Problem details: Work out how many lines of the material contain the string "pawn"; the answer is that number only.

════════════════

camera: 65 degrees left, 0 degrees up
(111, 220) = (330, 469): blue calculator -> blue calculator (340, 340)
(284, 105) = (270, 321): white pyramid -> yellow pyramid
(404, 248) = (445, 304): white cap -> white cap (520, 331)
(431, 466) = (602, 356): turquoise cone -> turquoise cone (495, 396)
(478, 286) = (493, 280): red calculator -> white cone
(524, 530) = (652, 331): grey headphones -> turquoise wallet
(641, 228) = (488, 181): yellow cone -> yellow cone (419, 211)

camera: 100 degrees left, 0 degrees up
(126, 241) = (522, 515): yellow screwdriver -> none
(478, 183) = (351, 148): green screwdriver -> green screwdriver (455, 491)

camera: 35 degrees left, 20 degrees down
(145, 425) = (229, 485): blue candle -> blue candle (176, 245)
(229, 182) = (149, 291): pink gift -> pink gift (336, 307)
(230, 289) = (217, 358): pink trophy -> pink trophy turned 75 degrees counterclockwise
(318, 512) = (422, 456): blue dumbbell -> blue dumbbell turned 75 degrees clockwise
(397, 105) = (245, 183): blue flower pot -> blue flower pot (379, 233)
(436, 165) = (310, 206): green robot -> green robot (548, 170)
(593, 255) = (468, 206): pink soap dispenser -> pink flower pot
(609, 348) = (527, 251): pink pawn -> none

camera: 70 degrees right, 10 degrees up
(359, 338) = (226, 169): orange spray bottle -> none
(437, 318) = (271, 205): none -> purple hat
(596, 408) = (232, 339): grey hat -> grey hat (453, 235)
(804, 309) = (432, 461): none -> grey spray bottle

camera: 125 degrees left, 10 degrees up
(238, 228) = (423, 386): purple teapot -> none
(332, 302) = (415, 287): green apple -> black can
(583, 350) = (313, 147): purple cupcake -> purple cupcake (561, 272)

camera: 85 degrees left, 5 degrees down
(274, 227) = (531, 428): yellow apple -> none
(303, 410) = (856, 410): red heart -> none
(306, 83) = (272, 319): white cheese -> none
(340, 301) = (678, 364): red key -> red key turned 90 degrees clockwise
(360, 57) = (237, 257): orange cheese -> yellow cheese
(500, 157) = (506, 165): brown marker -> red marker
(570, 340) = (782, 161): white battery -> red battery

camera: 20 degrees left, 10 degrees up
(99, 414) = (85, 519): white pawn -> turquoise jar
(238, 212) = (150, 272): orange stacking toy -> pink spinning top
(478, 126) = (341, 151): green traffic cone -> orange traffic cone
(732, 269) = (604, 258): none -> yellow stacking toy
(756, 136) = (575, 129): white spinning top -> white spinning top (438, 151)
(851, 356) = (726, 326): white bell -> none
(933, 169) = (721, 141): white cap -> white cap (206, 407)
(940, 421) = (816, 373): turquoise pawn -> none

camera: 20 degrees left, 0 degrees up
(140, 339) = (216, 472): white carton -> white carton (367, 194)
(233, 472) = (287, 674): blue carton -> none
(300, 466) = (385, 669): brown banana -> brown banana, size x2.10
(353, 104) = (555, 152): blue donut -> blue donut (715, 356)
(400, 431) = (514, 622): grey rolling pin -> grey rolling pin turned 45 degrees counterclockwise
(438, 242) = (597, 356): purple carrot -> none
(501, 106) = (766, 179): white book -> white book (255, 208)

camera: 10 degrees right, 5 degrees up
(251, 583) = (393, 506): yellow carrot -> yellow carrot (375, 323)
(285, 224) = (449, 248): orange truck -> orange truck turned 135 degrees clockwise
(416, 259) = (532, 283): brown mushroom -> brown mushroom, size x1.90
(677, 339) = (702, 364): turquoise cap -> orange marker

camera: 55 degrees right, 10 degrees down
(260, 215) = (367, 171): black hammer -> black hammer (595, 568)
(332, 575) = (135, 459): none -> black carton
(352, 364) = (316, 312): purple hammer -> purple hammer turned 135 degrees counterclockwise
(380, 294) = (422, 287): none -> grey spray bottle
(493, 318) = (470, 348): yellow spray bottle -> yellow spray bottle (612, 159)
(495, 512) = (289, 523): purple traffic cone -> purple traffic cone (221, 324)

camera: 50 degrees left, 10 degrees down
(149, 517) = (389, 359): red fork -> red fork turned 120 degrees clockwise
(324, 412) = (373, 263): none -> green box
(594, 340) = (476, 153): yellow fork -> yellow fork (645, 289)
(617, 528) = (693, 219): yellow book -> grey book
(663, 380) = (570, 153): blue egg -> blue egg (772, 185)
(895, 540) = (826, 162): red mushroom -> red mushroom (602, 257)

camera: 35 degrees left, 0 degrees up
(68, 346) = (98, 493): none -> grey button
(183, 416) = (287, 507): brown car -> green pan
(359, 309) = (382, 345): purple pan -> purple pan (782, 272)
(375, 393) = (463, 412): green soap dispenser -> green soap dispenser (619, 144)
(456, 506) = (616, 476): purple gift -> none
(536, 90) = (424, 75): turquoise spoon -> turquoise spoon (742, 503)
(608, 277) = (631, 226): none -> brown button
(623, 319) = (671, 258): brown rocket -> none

════════════════

Answer box: 3